TASK DESCRIPTION = Repeat only the lines below from the one containing "The TurquoiseBowl ended" through the one containing "What was the", inclusive, exactly as written.

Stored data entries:
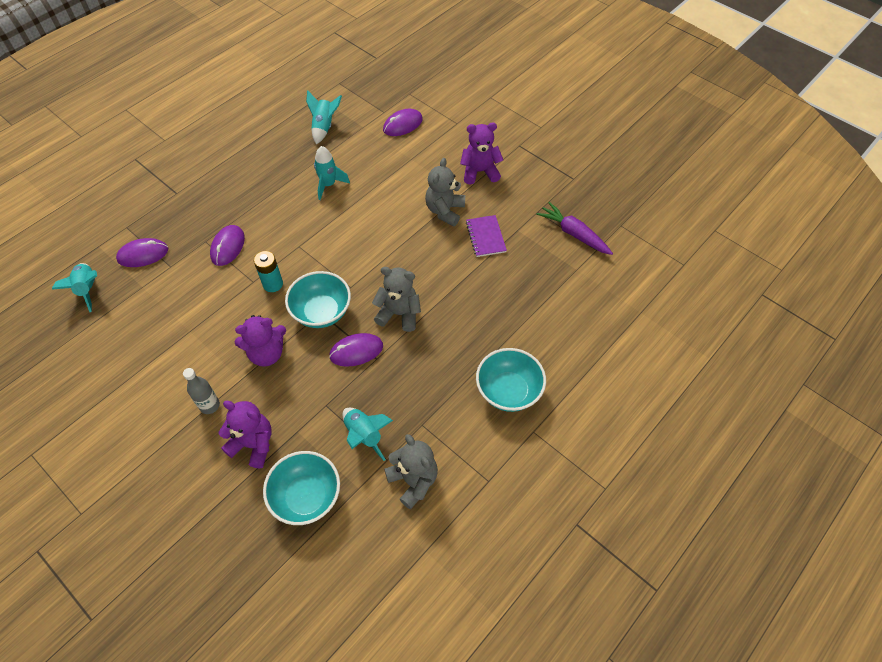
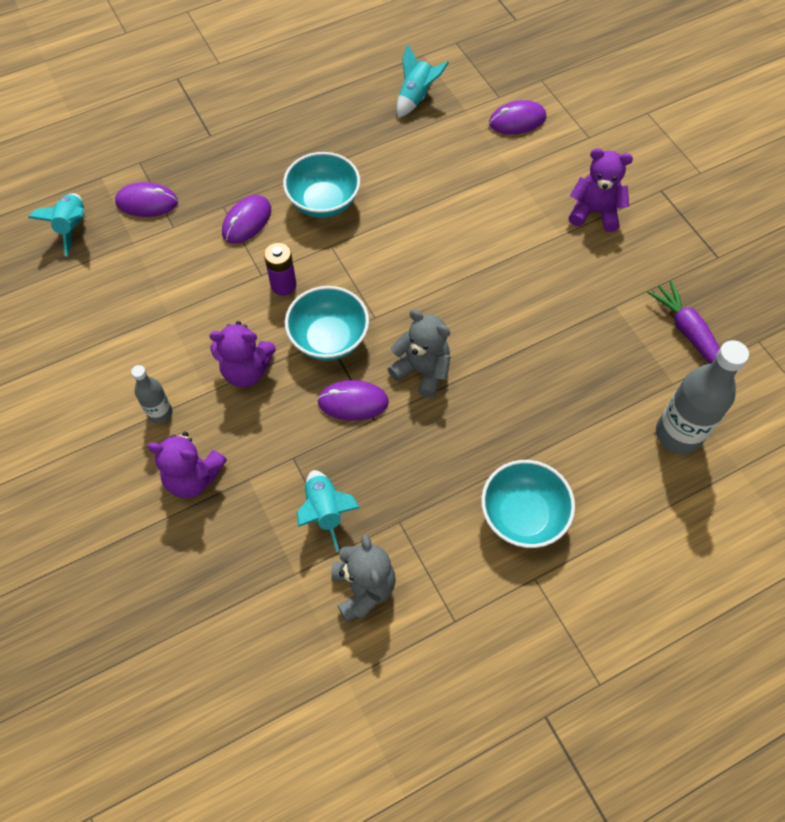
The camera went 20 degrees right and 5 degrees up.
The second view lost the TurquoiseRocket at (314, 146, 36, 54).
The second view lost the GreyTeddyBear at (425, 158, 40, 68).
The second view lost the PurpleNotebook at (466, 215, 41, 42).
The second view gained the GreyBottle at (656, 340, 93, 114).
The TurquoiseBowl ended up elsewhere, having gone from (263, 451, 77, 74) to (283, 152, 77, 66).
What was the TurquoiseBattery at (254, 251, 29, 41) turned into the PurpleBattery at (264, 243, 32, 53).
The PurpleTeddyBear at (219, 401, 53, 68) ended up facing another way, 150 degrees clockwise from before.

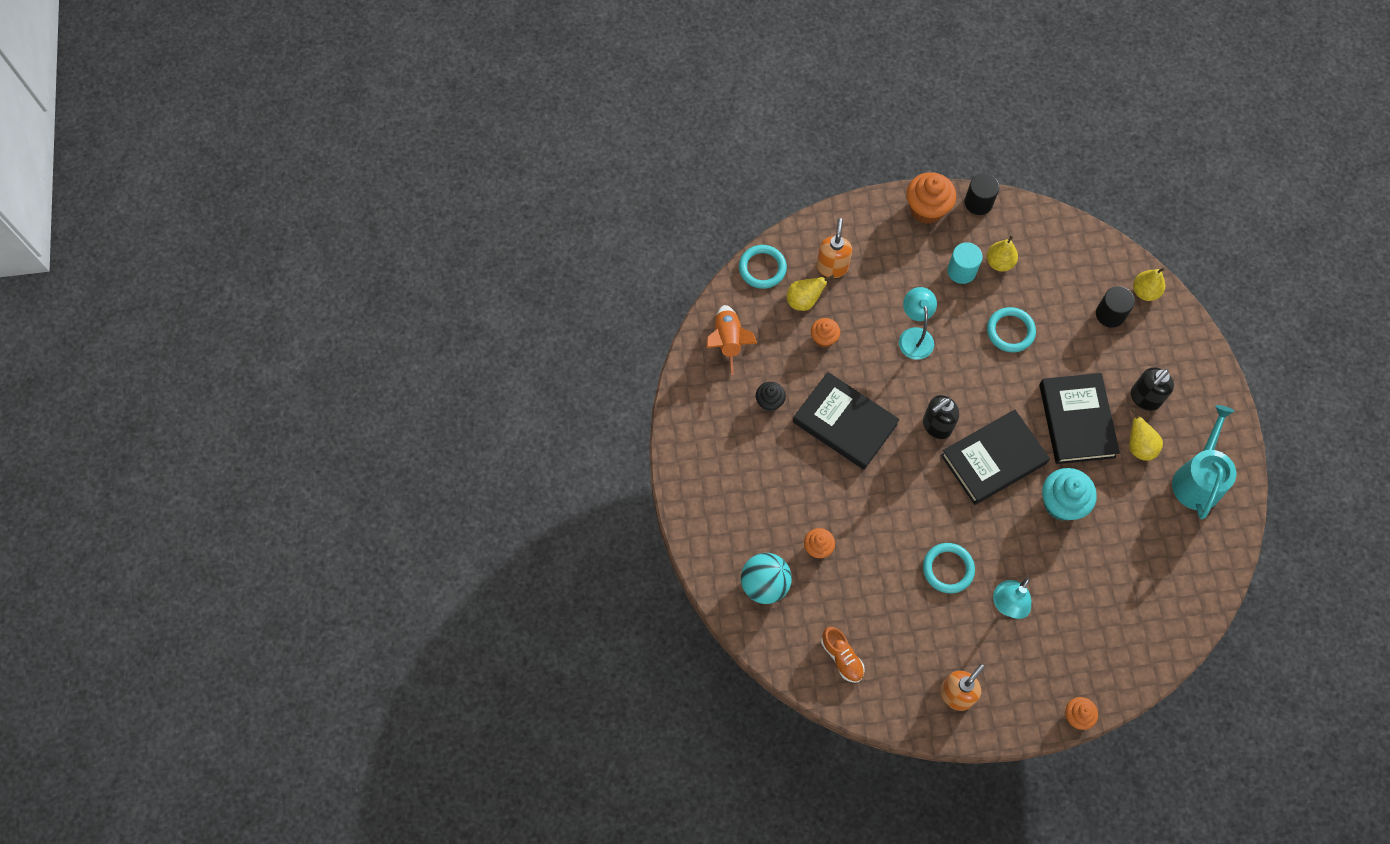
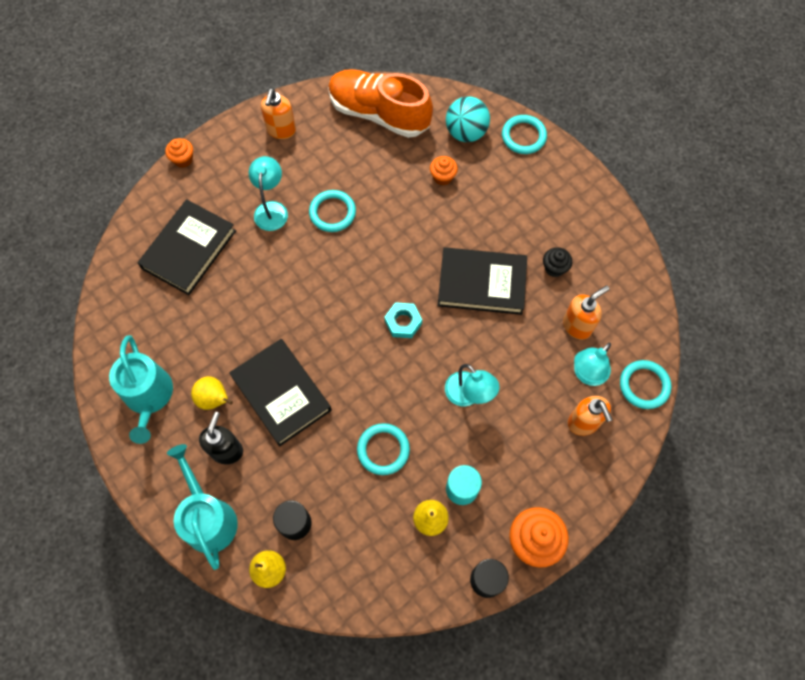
The camera went 150 degrees right and 0 degrees up.
The second view lost the OrangeRocket at (706, 305, 51, 70).
The second view lost the OrangeCupcake at (811, 318, 29, 30).
The second view lost the TurquoiseCupcake at (1042, 468, 55, 53).
The second view gained the TurquoiseWateringCan at (167, 444, 71, 126).
The second view gained the TurquoiseRing at (502, 115, 45, 39).
The second view gained the OrangeSoapDispenser at (563, 285, 46, 54).
The BlackBook ended up elsewhere, having gone from (941, 410, 109, 95) to (138, 199, 98, 96).
Where the YellowPear stood at (787, 275, 47, 36), the TurquoiseLamp came to stand at (574, 342, 37, 44).
Where the BlackSoapDispenser stood at (923, 395, 36, 44), the TurquoiseNut came to stand at (384, 302, 38, 36).
The size of the OrangeShoe at (821, 627, 44, 56) changed by a factor of 2.21.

REPLY =
The TurquoiseBowl ended up elsewhere, having gone from (263, 451, 77, 74) to (283, 152, 77, 66).
What was the TurquoiseBattery at (254, 251, 29, 41) turned into the PurpleBattery at (264, 243, 32, 53).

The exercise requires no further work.